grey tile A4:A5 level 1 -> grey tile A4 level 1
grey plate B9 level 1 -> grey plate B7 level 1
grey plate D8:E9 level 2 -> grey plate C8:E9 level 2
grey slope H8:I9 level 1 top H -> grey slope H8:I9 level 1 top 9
--*--
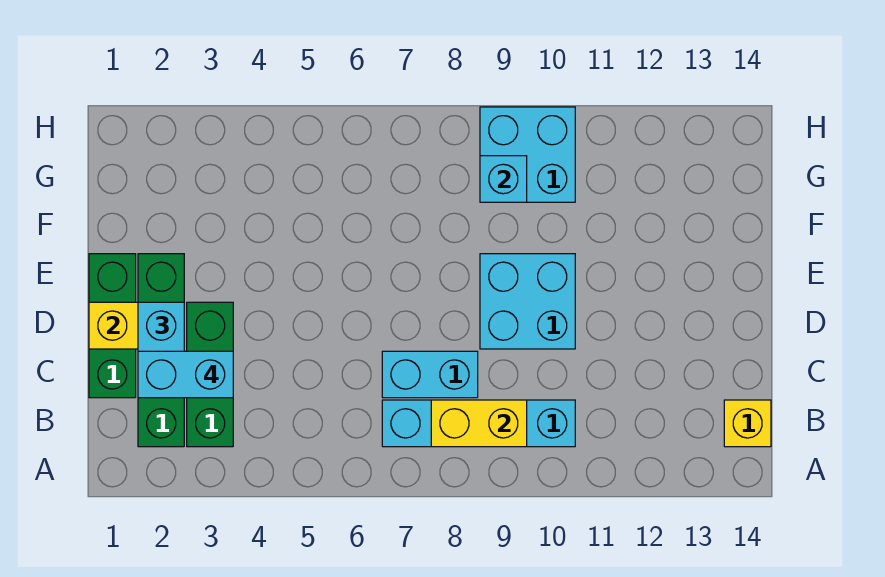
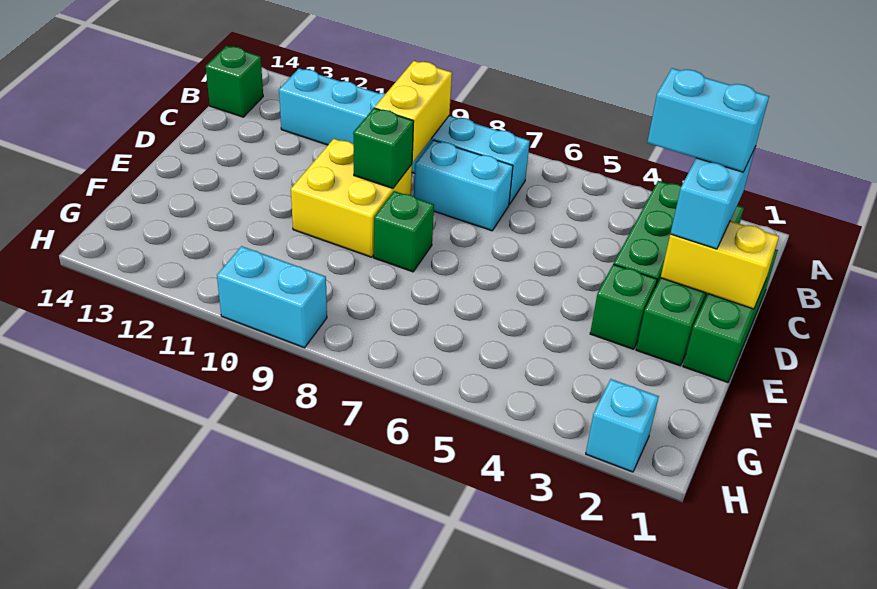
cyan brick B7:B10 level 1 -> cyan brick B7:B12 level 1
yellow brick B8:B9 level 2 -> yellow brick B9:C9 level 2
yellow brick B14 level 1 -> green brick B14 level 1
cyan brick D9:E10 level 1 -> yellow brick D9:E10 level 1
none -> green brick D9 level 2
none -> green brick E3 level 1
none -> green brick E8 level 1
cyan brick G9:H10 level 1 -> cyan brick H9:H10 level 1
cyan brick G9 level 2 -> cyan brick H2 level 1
--*--
_WHAT TO WORK ON_: Only one stretch of the data above is needed. Restate it word for word, from the line containing "grey tile A4:A5" through the line containing "grey slope H8:I9 level 1 top H", both ends included.

_RESULT OF THE TASK_:
grey tile A4:A5 level 1 -> grey tile A4 level 1
grey plate B9 level 1 -> grey plate B7 level 1
grey plate D8:E9 level 2 -> grey plate C8:E9 level 2
grey slope H8:I9 level 1 top H -> grey slope H8:I9 level 1 top 9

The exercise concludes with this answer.